[TASK PROMPT]:
A verbatim copy of all the data is required, minus any images.

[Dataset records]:
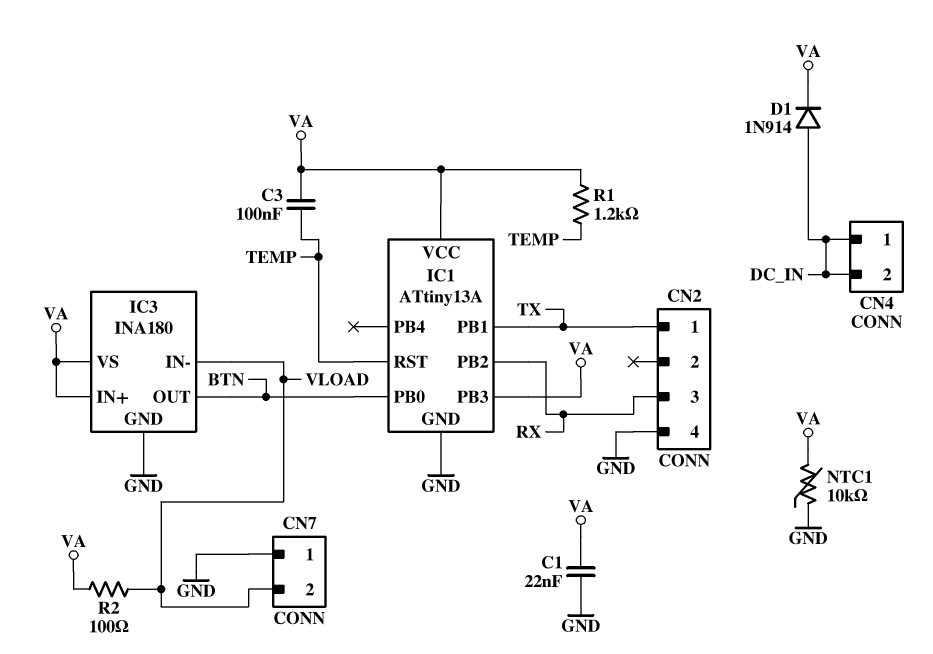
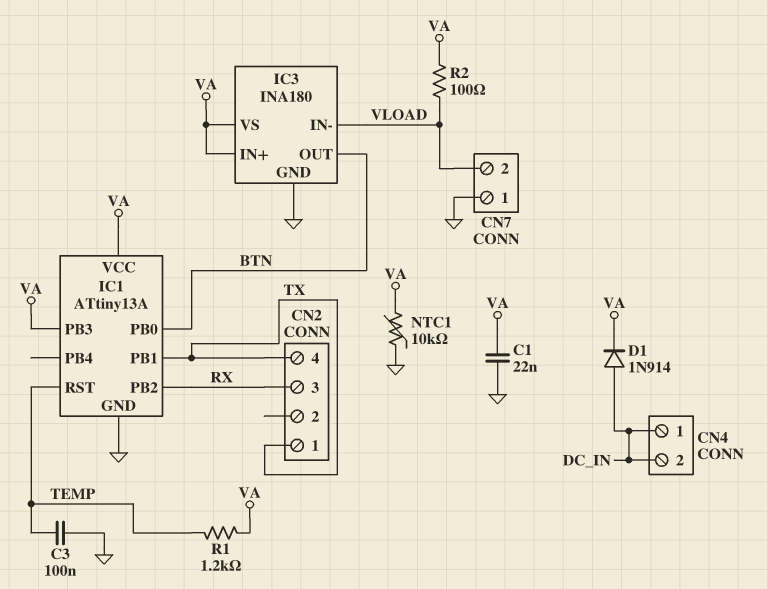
C3: 100nF (TEMP, VA) -> 100nF (GND, TEMP)
CN2 pin 4: GND -> TX

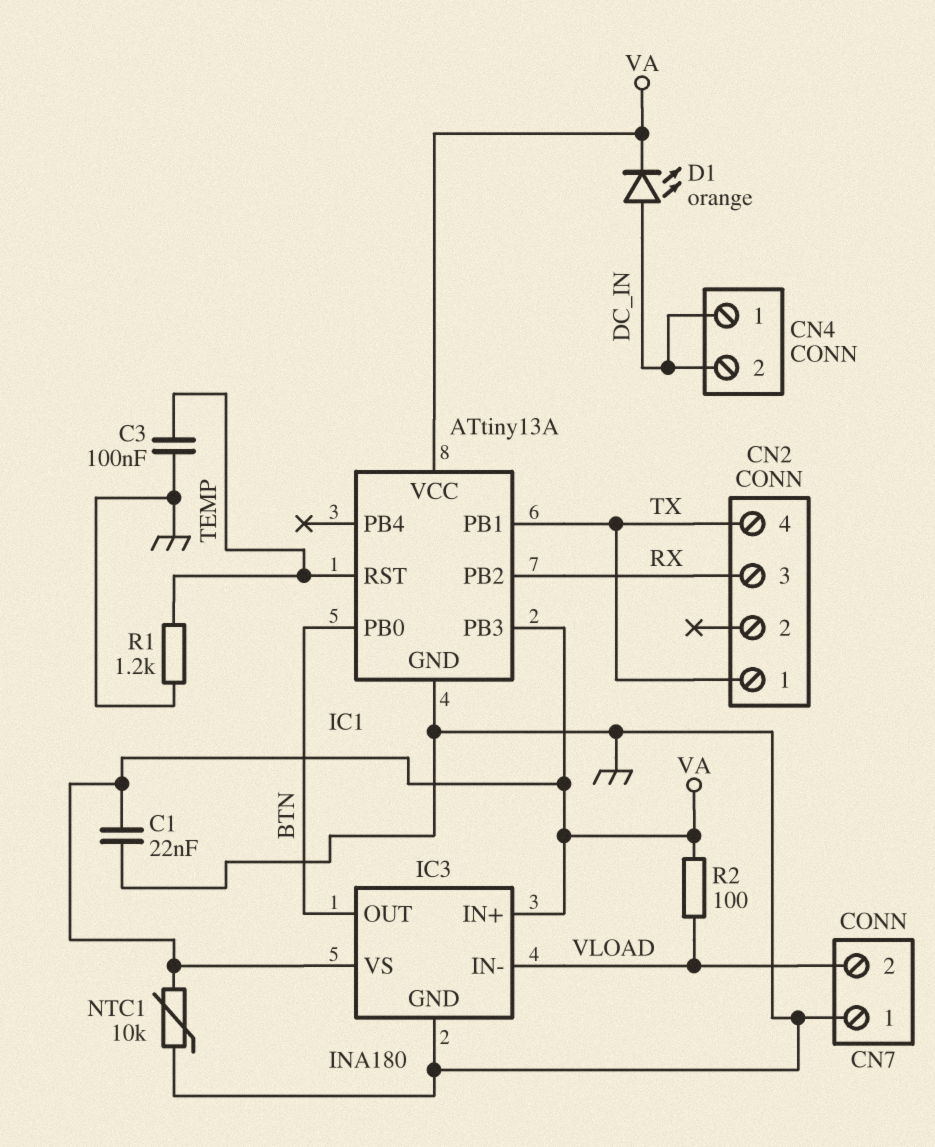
D1: diode 1N914 (A DC_IN, K VA) -> LED orange (A DC_IN, K VA)
R1: 1.2k (TEMP, VA) -> 1.2k (GND, TEMP)

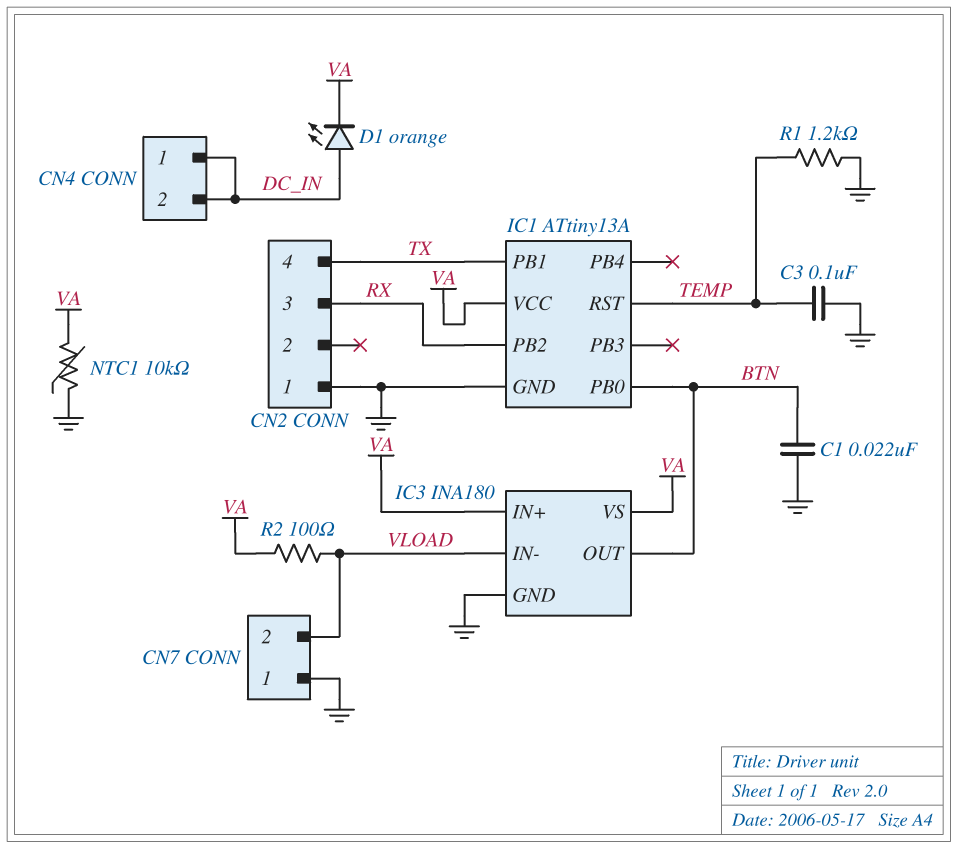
C1: 22nF (GND, VA) -> 22nF (BTN, GND)
CN2 pin 1: TX -> GND
IC1 pin PB3: VA -> none

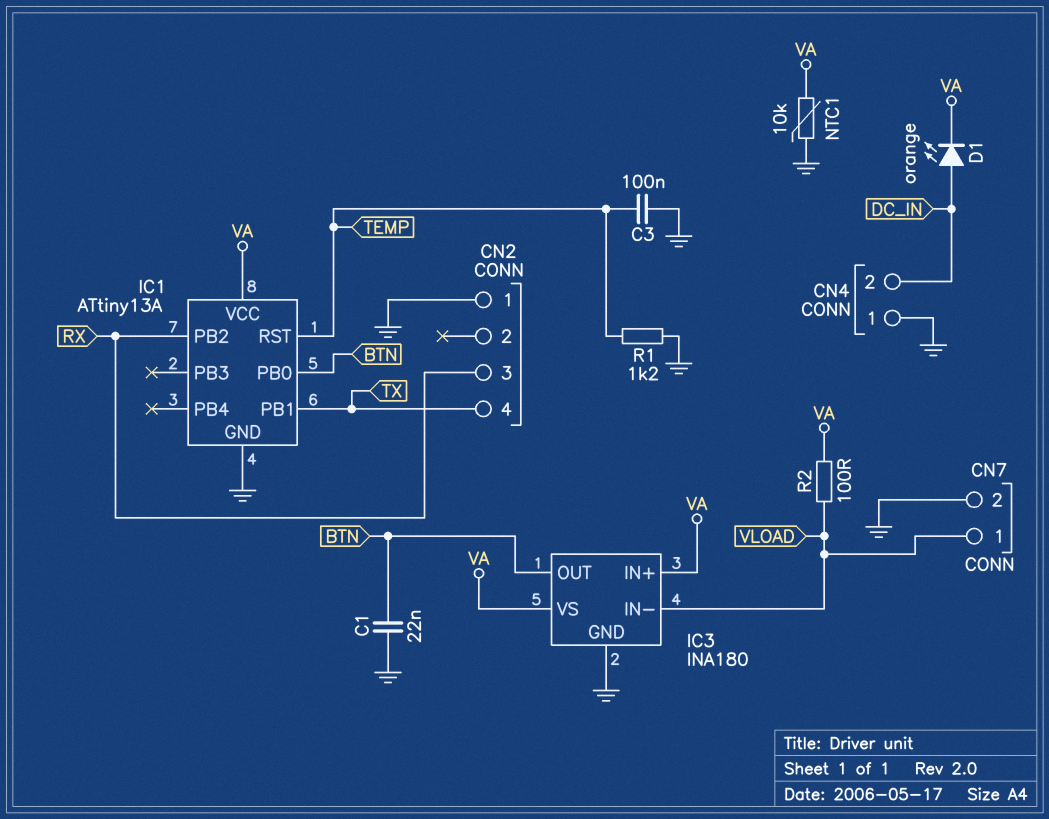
CN4 pin 1: DC_IN -> GND
CN7 pin 1: GND -> VLOAD
CN7 pin 2: VLOAD -> GND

[ANSWER TO THE PROBLEM]:
C3: 100nF (TEMP, VA) -> 100nF (GND, TEMP)
CN2 pin 4: GND -> TX

D1: diode 1N914 (A DC_IN, K VA) -> LED orange (A DC_IN, K VA)
R1: 1.2k (TEMP, VA) -> 1.2k (GND, TEMP)

C1: 22nF (GND, VA) -> 22nF (BTN, GND)
CN2 pin 1: TX -> GND
IC1 pin PB3: VA -> none

CN4 pin 1: DC_IN -> GND
CN7 pin 1: GND -> VLOAD
CN7 pin 2: VLOAD -> GND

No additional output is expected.